Start of Information given
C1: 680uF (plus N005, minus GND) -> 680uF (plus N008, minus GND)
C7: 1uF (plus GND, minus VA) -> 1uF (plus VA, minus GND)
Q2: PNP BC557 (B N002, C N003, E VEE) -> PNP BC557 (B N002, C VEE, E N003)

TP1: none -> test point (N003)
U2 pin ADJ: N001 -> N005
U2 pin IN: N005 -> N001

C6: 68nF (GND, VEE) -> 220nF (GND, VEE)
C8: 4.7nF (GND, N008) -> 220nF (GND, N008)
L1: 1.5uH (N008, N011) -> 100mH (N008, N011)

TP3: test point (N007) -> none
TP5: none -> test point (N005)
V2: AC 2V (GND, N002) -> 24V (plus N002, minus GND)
End of Information given
Start of Information given
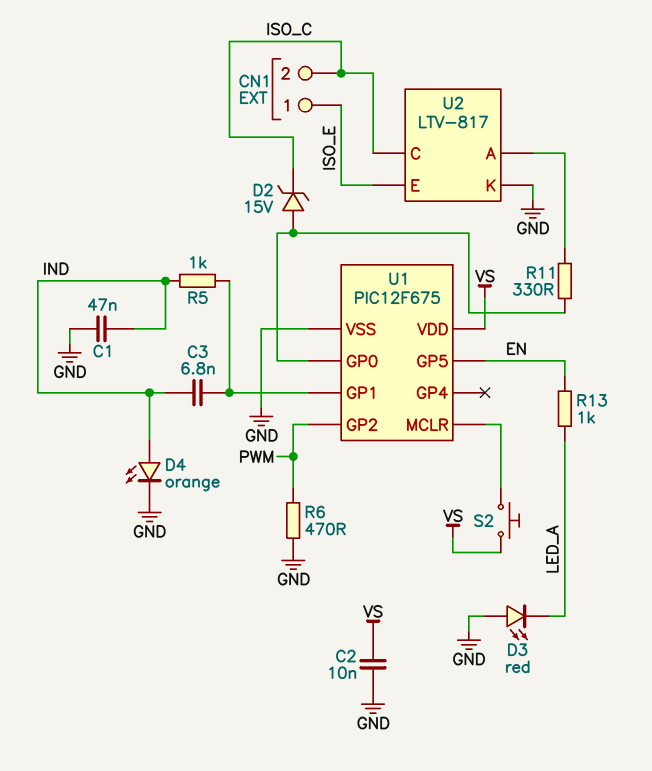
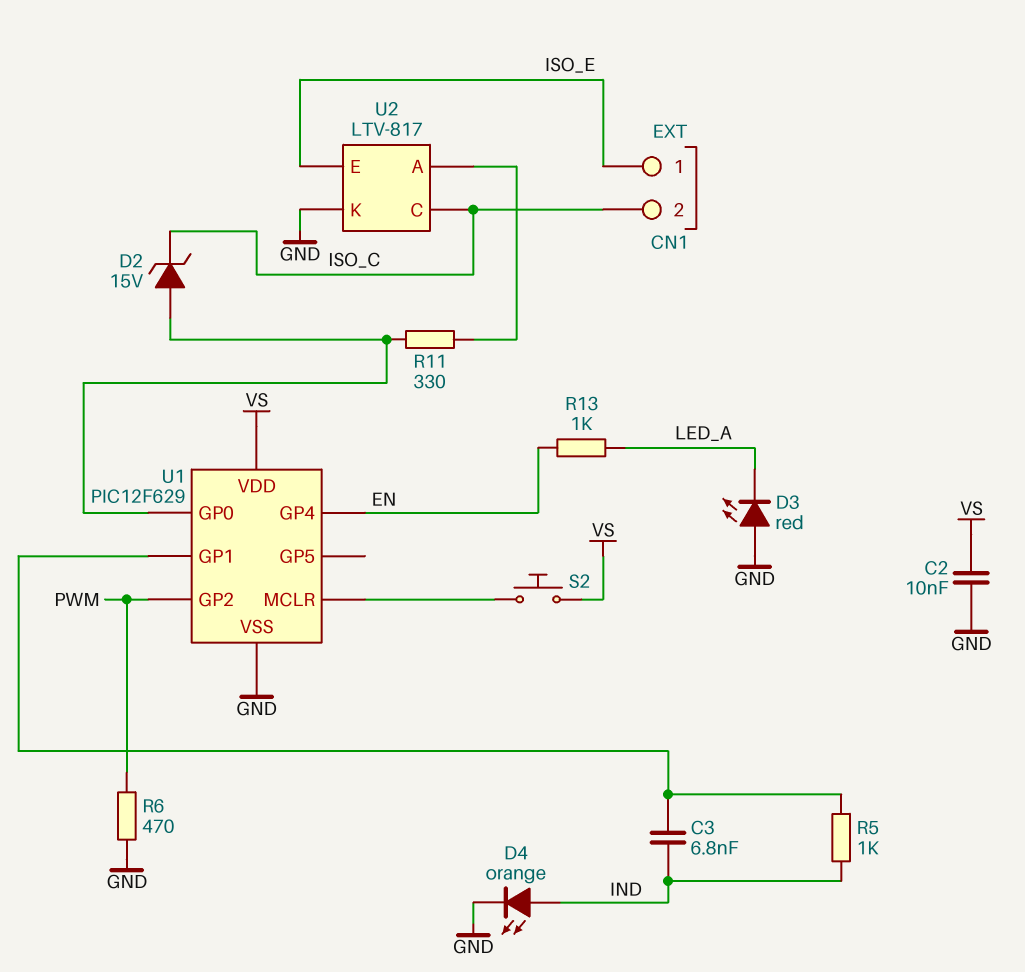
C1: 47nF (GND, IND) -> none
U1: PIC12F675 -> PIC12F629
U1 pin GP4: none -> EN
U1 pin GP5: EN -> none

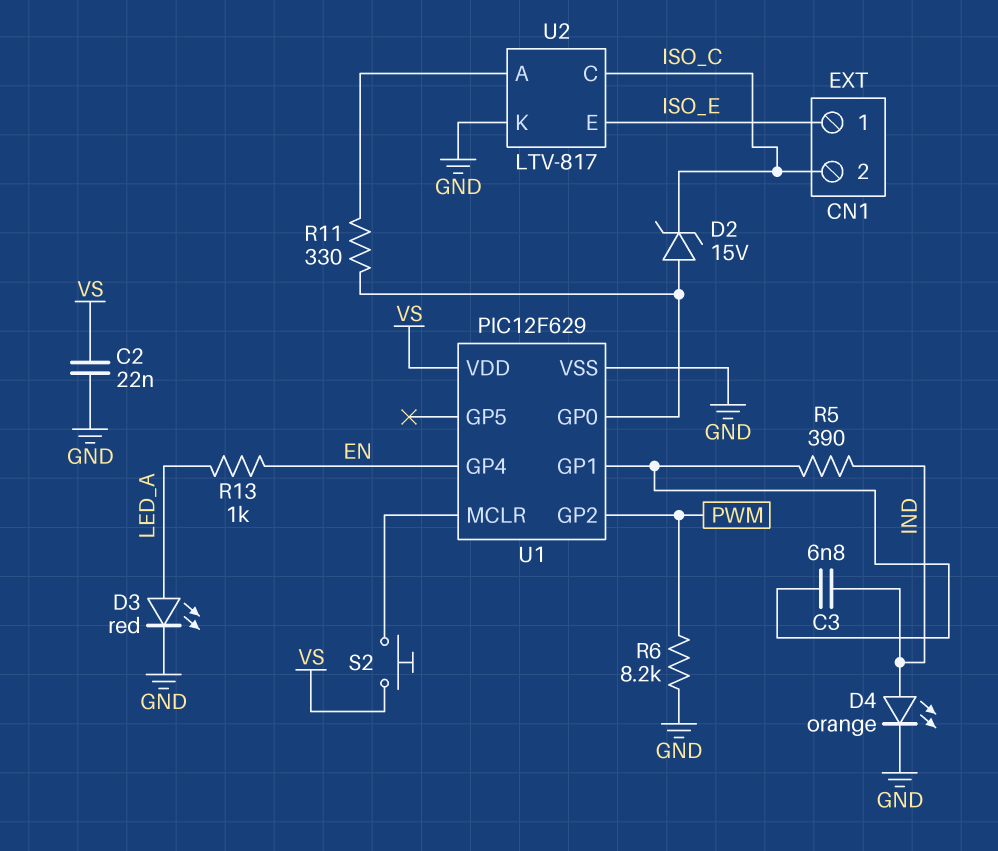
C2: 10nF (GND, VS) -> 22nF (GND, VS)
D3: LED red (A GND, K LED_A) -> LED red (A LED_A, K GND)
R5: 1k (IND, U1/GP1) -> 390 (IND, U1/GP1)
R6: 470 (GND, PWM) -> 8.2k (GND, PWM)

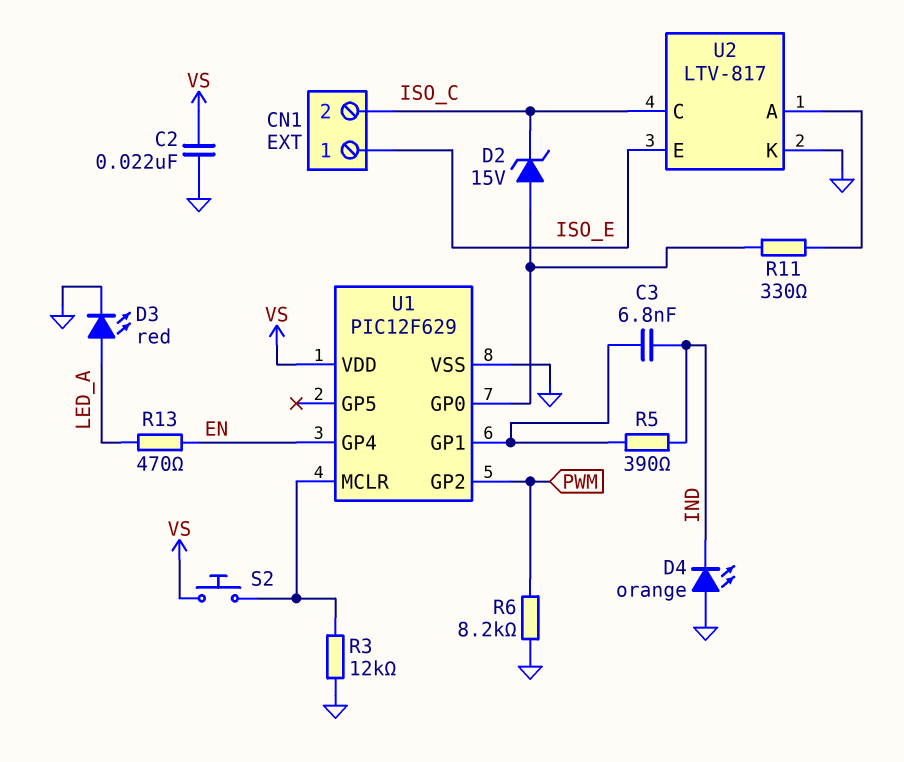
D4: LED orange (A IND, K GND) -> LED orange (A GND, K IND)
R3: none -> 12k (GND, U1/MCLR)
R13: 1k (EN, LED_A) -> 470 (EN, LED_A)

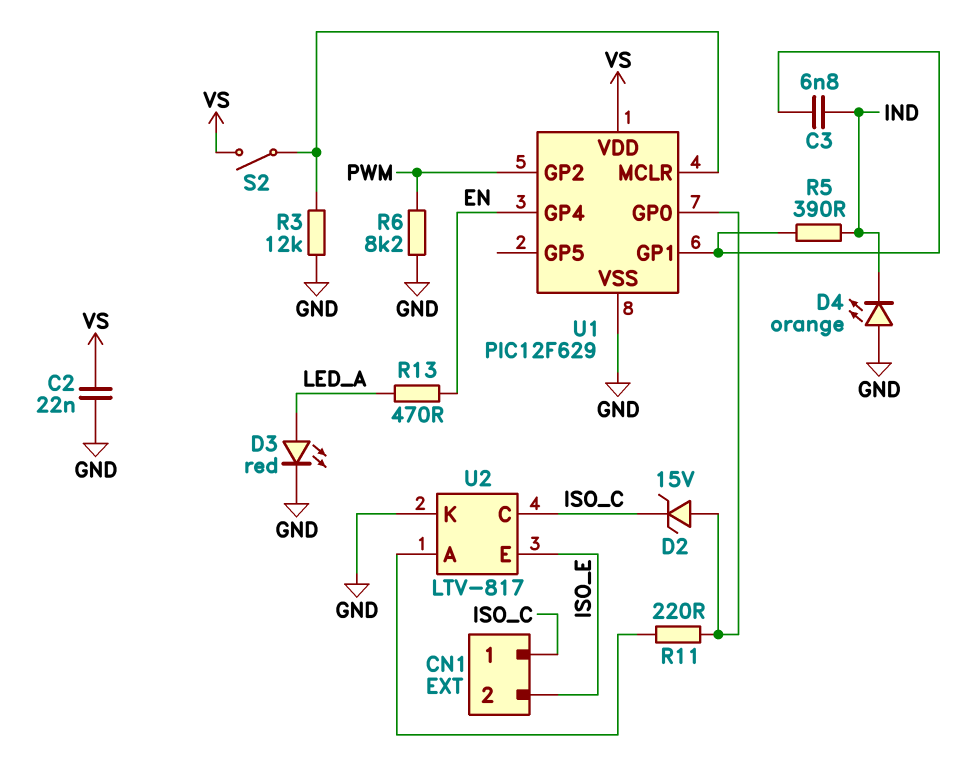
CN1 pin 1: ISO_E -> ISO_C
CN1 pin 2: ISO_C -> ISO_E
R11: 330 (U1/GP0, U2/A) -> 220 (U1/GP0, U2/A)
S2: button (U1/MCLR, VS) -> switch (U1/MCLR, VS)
End of Information given
• _Task goal_:
For the word "MCLR", tally the lines of the entries in which it appears and give the total alone.

• _Solution to the problem_:
2